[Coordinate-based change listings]
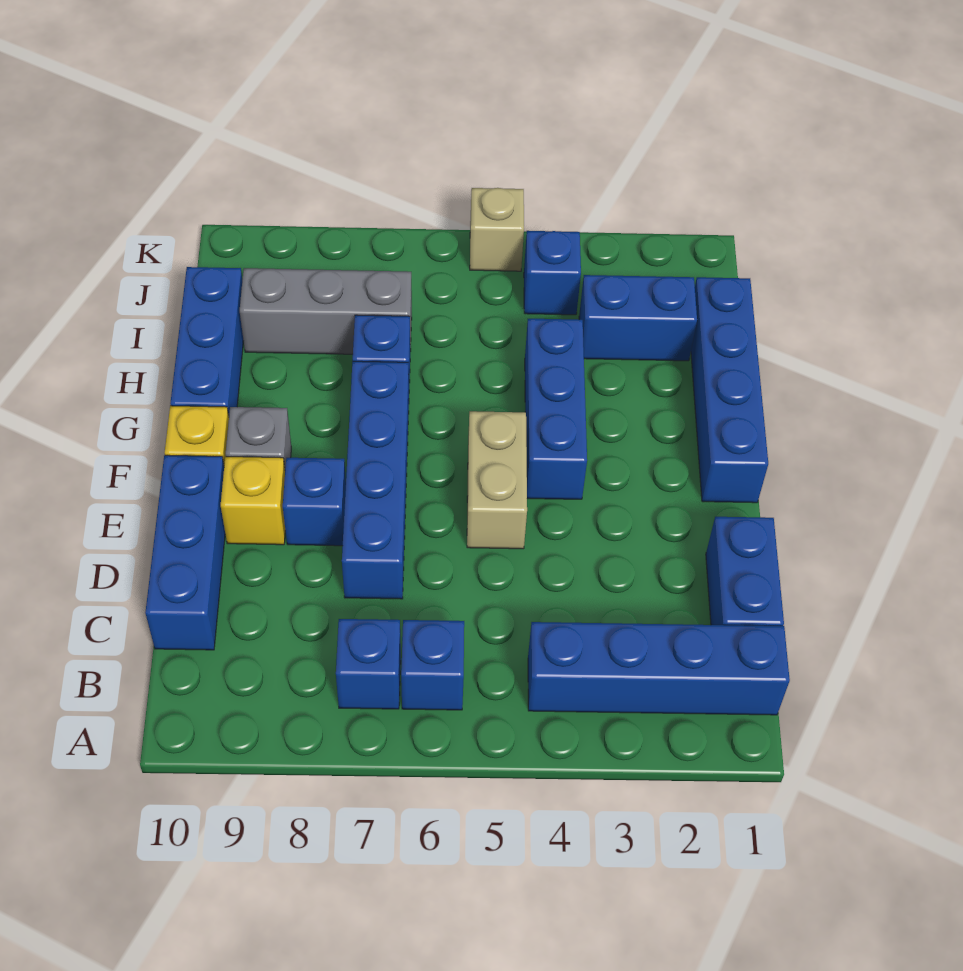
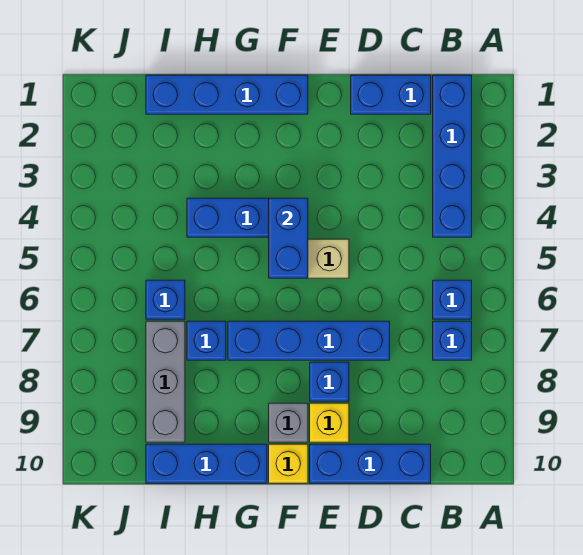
blue brick I2:I3 level 1 -> blue brick F4:F5 level 2
blue brick J4 level 1 -> blue brick I6 level 1
tan brick K5 level 1 -> none

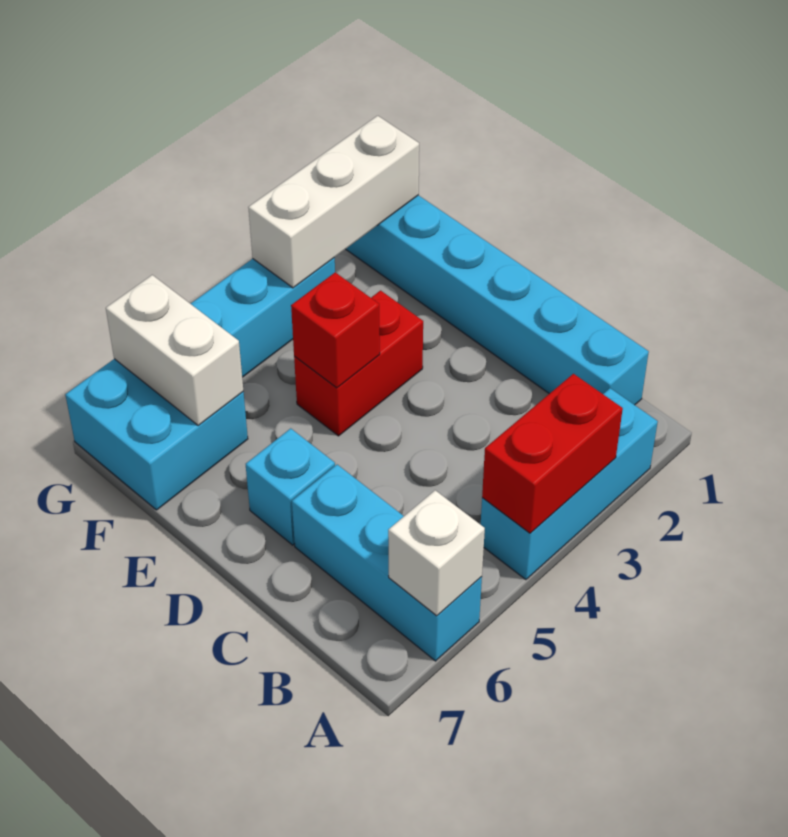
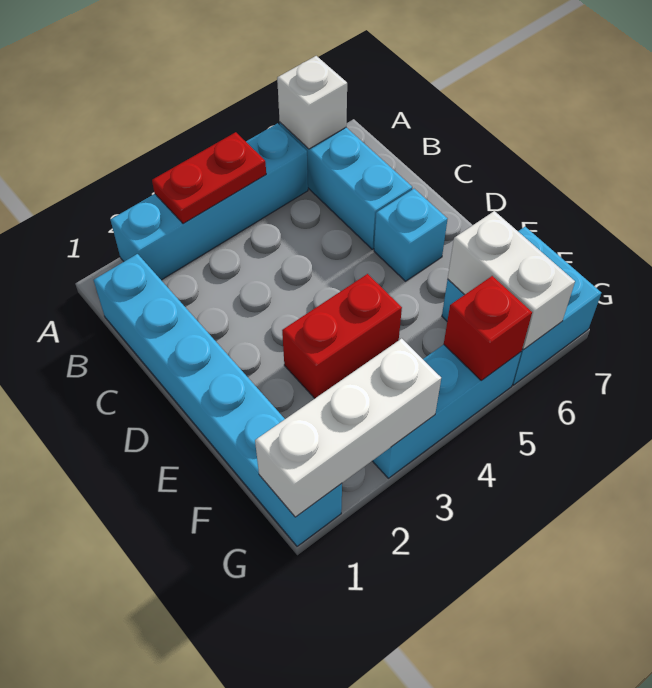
cyan brick A2:A4 level 1 -> cyan brick A2:A5 level 1
red brick A3:A4 level 2 -> red plate A3:A4 level 2
red brick E4 level 2 -> red brick G5 level 2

### Exercise aim
Each record must be repeated exactly, and no picture may be carried over.

### Task result
blue brick I2:I3 level 1 -> blue brick F4:F5 level 2
blue brick J4 level 1 -> blue brick I6 level 1
tan brick K5 level 1 -> none

cyan brick A2:A4 level 1 -> cyan brick A2:A5 level 1
red brick A3:A4 level 2 -> red plate A3:A4 level 2
red brick E4 level 2 -> red brick G5 level 2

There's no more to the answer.